Stored data:
________
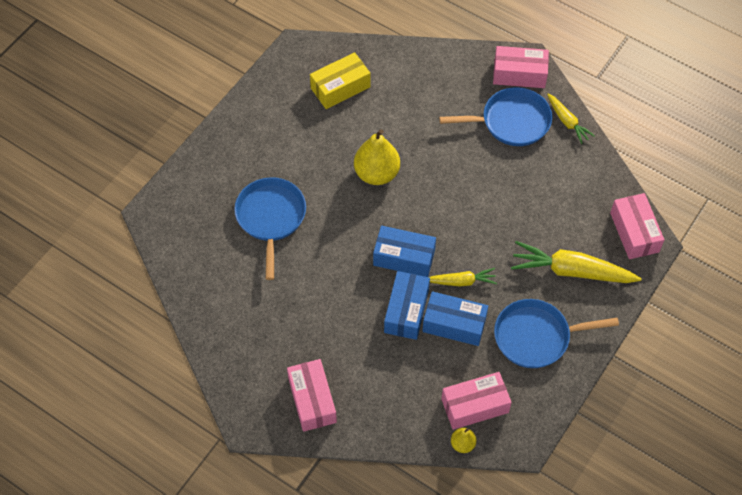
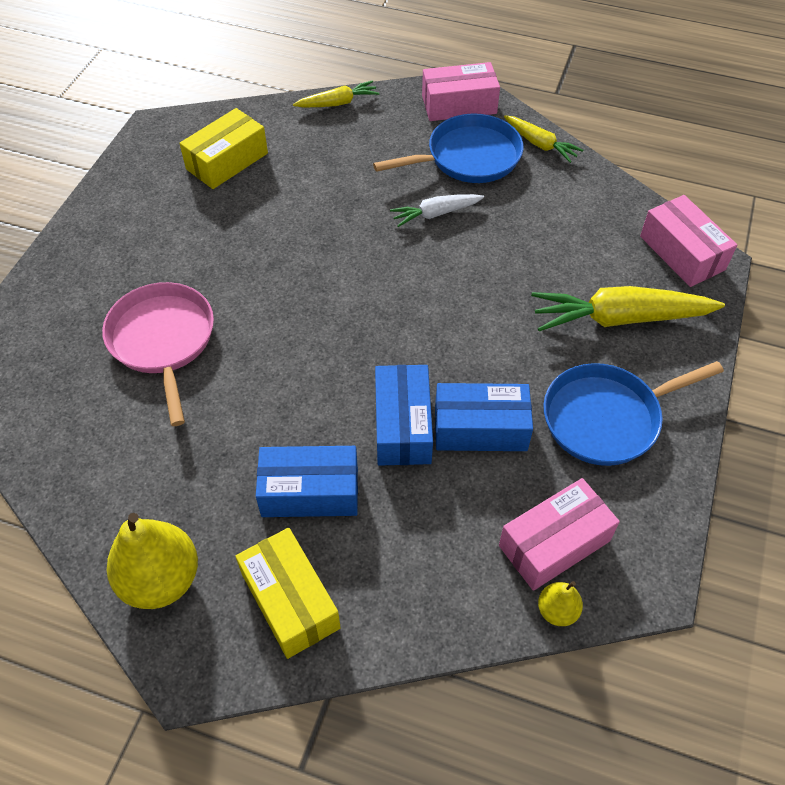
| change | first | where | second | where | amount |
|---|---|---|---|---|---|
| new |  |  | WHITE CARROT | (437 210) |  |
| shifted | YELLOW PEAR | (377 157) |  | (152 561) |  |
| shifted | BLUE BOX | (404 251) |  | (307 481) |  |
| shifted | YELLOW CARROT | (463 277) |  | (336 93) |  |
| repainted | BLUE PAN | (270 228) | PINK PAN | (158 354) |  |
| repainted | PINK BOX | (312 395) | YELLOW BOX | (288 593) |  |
________
=== WHAT YOU SHOULD DO ===
Write out only those lines of the entries that lie between the line containing "WHITE CARROT |" and the last line, inclusive, reproducing them exactly.

=== TASK RESULT ===
| new |  |  | WHITE CARROT | (437 210) |  |
| shifted | YELLOW PEAR | (377 157) |  | (152 561) |  |
| shifted | BLUE BOX | (404 251) |  | (307 481) |  |
| shifted | YELLOW CARROT | (463 277) |  | (336 93) |  |
| repainted | BLUE PAN | (270 228) | PINK PAN | (158 354) |  |
| repainted | PINK BOX | (312 395) | YELLOW BOX | (288 593) |  |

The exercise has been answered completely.